▶ Your instructions
Begin at the line containing "red pot: 2 -> 0" in the entries below and end at the line containing "red cup: 3 -> 5"; transcribe that range exactly and nothing outside it.

▶ Dataset content
== Segment start ==
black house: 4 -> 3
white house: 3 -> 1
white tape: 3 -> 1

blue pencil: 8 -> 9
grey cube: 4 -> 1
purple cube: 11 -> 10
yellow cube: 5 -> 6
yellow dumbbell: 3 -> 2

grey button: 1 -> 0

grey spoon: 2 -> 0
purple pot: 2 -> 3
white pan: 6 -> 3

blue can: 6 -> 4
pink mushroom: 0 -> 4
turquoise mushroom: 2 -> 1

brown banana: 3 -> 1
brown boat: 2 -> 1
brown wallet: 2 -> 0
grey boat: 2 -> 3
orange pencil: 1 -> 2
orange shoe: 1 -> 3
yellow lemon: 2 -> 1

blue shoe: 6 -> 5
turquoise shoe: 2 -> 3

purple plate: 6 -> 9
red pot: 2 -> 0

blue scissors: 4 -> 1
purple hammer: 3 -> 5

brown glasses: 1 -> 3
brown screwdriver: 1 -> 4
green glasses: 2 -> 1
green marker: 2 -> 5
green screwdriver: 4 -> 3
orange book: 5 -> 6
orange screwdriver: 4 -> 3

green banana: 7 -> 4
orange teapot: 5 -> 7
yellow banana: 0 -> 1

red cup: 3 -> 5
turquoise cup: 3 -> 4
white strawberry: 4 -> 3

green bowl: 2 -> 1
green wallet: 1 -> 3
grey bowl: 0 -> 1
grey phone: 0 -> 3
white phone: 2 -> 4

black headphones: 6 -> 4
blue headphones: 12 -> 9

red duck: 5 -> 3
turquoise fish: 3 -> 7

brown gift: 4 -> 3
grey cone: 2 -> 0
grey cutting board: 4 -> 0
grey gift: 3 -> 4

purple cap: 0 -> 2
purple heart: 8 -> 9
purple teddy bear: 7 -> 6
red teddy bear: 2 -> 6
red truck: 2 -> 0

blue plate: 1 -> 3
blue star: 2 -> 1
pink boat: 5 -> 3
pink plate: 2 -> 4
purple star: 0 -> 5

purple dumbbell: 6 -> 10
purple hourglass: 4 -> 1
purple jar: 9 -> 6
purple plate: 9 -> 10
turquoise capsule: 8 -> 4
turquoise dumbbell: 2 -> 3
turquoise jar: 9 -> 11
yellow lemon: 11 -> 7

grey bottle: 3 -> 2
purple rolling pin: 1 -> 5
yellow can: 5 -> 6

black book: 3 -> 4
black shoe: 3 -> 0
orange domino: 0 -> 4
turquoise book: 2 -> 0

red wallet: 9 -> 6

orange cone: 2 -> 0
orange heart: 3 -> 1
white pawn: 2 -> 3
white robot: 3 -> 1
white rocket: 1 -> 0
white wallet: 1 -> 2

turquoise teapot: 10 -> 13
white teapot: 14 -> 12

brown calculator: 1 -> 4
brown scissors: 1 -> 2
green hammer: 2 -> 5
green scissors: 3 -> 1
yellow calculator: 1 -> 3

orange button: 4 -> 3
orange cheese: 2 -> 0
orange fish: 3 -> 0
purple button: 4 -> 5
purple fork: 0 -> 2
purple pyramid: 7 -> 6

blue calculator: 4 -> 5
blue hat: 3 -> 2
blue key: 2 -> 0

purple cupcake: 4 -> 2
== Segment end ==
▶ Task solution
red pot: 2 -> 0

blue scissors: 4 -> 1
purple hammer: 3 -> 5

brown glasses: 1 -> 3
brown screwdriver: 1 -> 4
green glasses: 2 -> 1
green marker: 2 -> 5
green screwdriver: 4 -> 3
orange book: 5 -> 6
orange screwdriver: 4 -> 3

green banana: 7 -> 4
orange teapot: 5 -> 7
yellow banana: 0 -> 1

red cup: 3 -> 5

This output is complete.